_WORK ITEM_.
Reproduce the part of the lines that opens at the very beginning and closes with the line containing "coordinates (591, 183).", including both ends and leaving out the pictures.

_DATA FOR THIS TASK_.
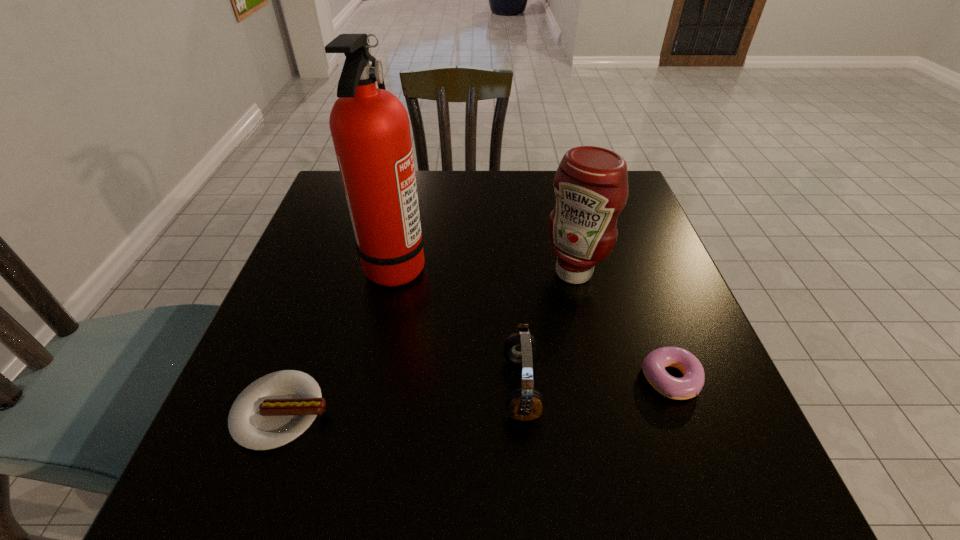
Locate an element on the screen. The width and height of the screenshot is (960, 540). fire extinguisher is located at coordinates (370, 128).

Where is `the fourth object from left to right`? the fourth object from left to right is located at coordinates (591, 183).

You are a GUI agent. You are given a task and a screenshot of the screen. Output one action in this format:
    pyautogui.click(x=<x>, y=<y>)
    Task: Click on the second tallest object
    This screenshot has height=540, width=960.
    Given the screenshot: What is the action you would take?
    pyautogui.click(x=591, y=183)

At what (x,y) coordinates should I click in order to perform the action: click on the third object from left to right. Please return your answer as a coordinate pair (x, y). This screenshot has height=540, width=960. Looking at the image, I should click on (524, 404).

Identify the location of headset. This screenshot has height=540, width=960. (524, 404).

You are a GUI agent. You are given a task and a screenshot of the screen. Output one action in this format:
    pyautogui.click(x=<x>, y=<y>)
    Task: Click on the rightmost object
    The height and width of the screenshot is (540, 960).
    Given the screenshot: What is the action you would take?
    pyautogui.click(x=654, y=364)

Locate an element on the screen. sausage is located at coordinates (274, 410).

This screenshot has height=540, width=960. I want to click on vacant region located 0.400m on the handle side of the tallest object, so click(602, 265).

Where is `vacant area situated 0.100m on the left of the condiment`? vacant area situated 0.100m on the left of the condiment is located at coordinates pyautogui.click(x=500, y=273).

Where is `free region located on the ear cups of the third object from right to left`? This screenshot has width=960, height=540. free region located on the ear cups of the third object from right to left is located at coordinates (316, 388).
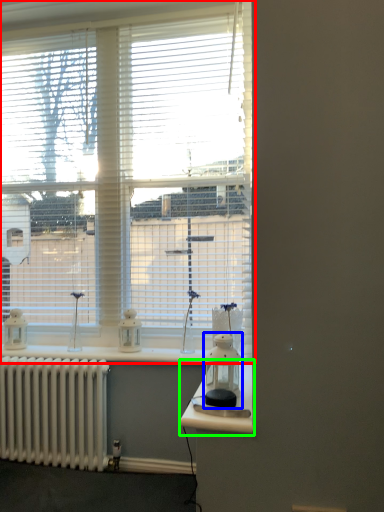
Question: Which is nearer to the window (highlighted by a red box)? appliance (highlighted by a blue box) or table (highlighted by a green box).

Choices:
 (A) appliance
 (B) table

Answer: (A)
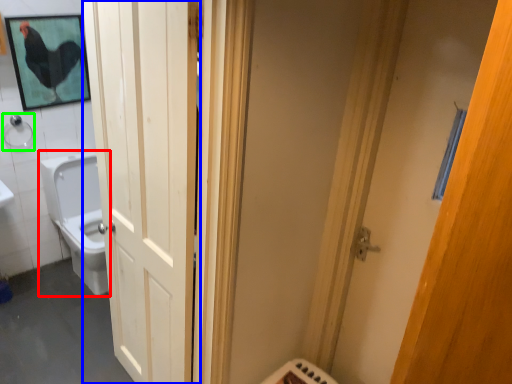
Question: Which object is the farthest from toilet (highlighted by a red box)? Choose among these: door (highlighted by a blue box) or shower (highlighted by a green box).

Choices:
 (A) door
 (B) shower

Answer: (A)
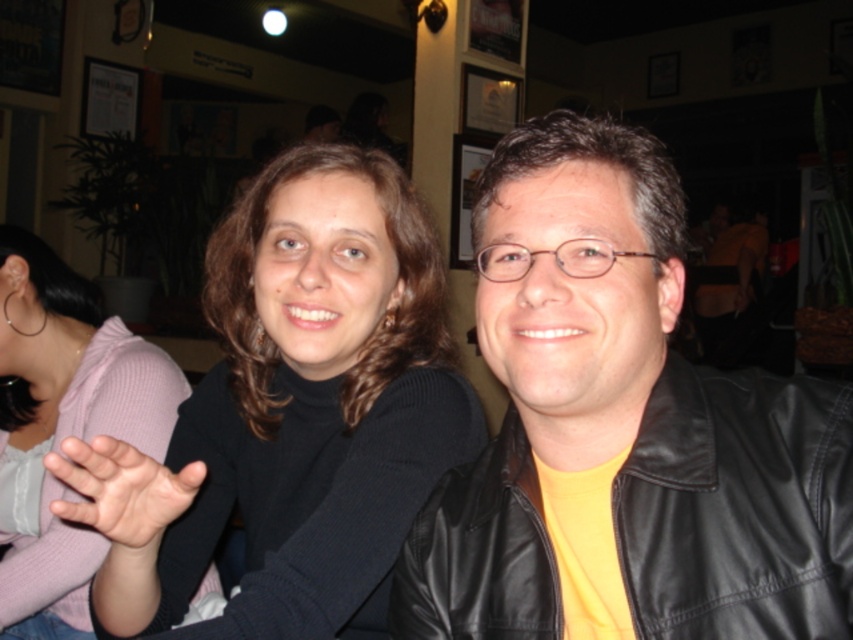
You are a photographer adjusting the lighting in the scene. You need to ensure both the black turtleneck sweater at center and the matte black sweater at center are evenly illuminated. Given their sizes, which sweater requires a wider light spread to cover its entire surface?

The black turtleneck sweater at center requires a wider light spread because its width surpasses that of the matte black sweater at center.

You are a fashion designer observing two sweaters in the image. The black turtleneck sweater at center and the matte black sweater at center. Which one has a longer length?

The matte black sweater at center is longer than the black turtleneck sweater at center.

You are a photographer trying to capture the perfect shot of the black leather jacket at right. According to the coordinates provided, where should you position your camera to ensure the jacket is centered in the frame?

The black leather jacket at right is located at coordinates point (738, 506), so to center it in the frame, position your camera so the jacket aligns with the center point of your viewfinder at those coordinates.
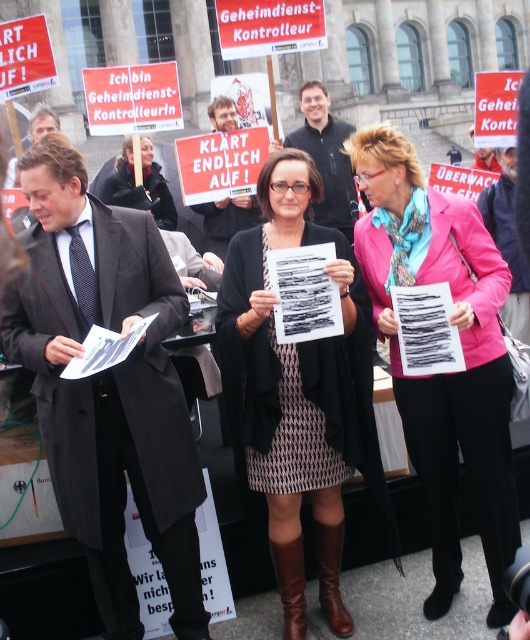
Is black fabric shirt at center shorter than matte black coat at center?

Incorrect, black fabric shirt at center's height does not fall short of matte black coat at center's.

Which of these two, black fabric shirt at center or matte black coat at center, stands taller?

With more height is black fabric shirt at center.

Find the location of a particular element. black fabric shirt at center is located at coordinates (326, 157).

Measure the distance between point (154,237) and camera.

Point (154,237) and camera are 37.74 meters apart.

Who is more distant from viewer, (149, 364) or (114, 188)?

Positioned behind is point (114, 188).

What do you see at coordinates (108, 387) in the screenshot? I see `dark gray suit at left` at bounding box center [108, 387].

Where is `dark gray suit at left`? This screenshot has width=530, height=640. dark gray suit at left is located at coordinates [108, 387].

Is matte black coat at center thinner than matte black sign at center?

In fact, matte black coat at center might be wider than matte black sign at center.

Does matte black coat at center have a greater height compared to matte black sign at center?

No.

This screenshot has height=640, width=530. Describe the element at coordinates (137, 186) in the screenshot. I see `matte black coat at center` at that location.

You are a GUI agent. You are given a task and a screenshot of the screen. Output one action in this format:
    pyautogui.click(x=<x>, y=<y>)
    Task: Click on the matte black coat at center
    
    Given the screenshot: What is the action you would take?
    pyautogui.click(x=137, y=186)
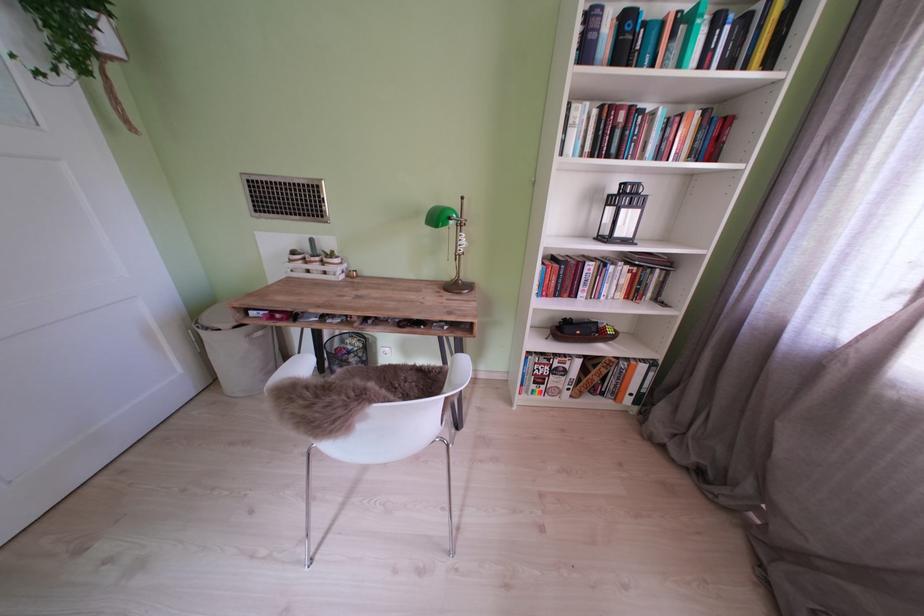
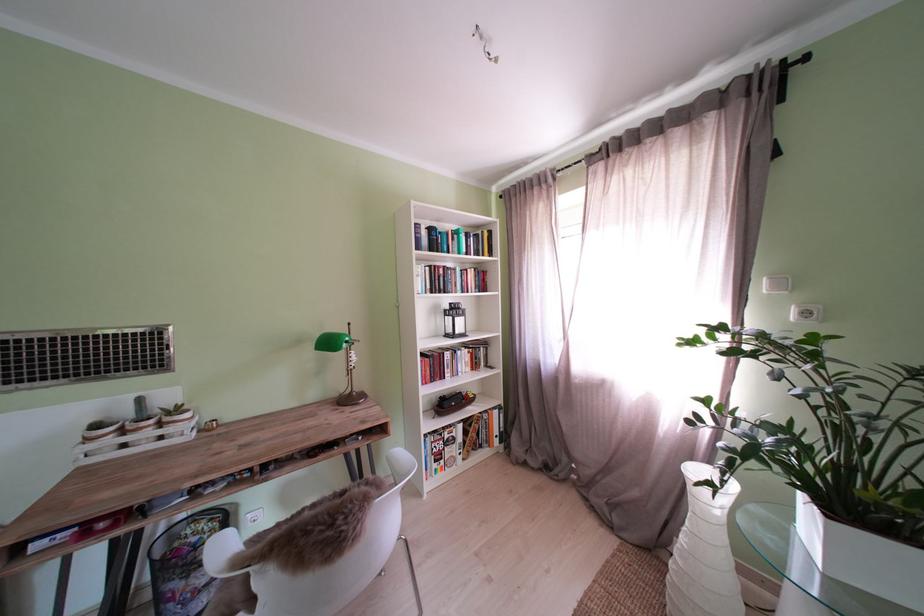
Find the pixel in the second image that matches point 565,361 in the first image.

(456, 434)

_WORKED SOLUTION_.
Locate an element on the screen. The width and height of the screenshot is (960, 540). fire extinguisher is located at coordinates (370, 128).

Where is `the fourth object from left to right`? the fourth object from left to right is located at coordinates (591, 183).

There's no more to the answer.